## Stored data
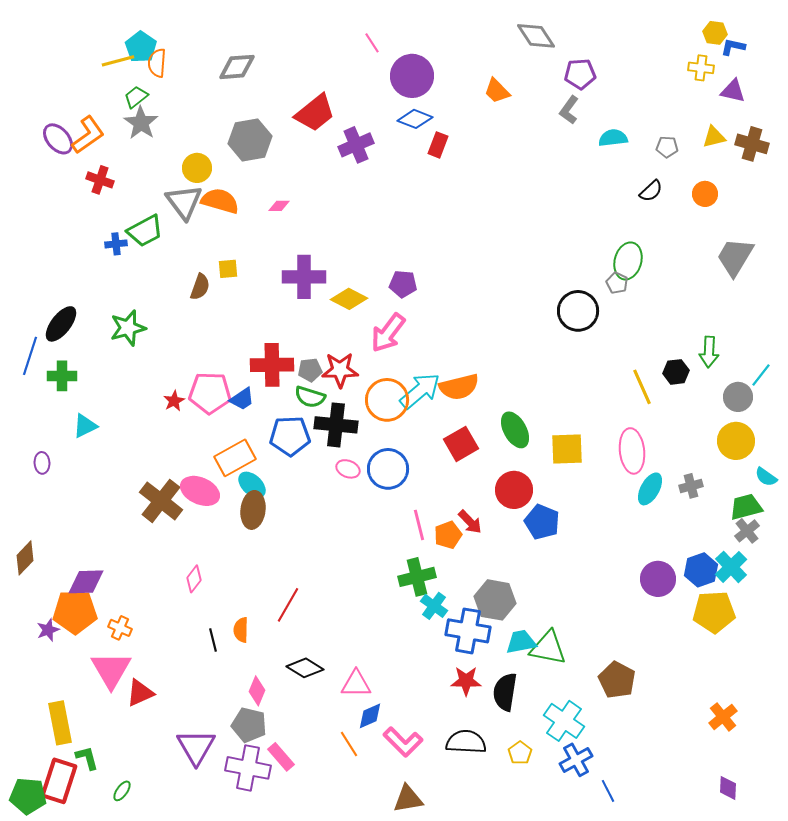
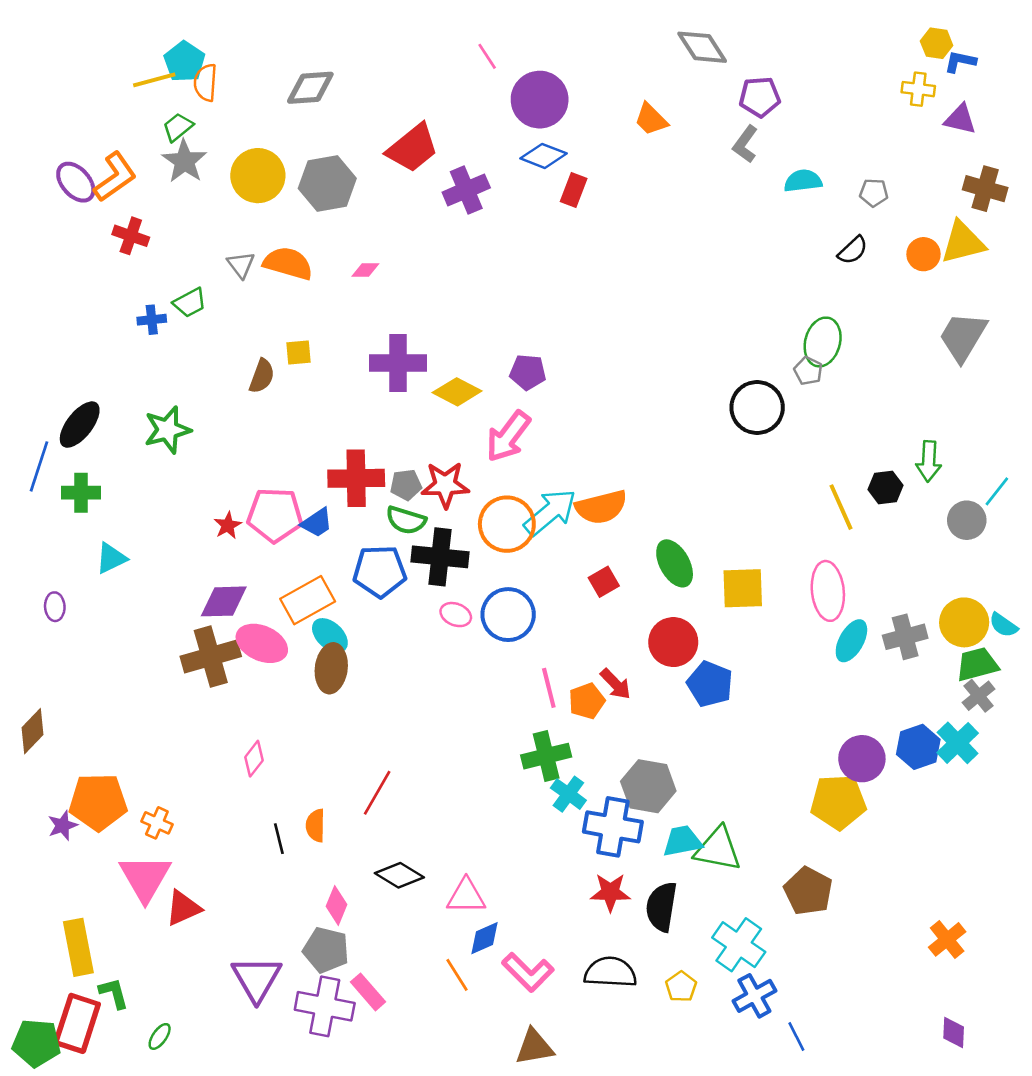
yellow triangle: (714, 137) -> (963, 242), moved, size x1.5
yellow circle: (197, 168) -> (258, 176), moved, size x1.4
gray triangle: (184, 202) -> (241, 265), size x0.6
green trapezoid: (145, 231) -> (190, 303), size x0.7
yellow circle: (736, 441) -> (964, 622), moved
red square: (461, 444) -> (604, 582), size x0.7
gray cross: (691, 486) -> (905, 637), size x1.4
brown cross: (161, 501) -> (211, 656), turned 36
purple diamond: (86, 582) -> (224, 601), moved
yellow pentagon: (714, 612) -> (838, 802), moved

## Exercise instructions
Repeat each entry precisely as it appears. Leave the pictures out.

## Solution for this problem
yellow triangle: (714, 137) -> (963, 242), moved, size x1.5
yellow circle: (197, 168) -> (258, 176), moved, size x1.4
gray triangle: (184, 202) -> (241, 265), size x0.6
green trapezoid: (145, 231) -> (190, 303), size x0.7
yellow circle: (736, 441) -> (964, 622), moved
red square: (461, 444) -> (604, 582), size x0.7
gray cross: (691, 486) -> (905, 637), size x1.4
brown cross: (161, 501) -> (211, 656), turned 36
purple diamond: (86, 582) -> (224, 601), moved
yellow pentagon: (714, 612) -> (838, 802), moved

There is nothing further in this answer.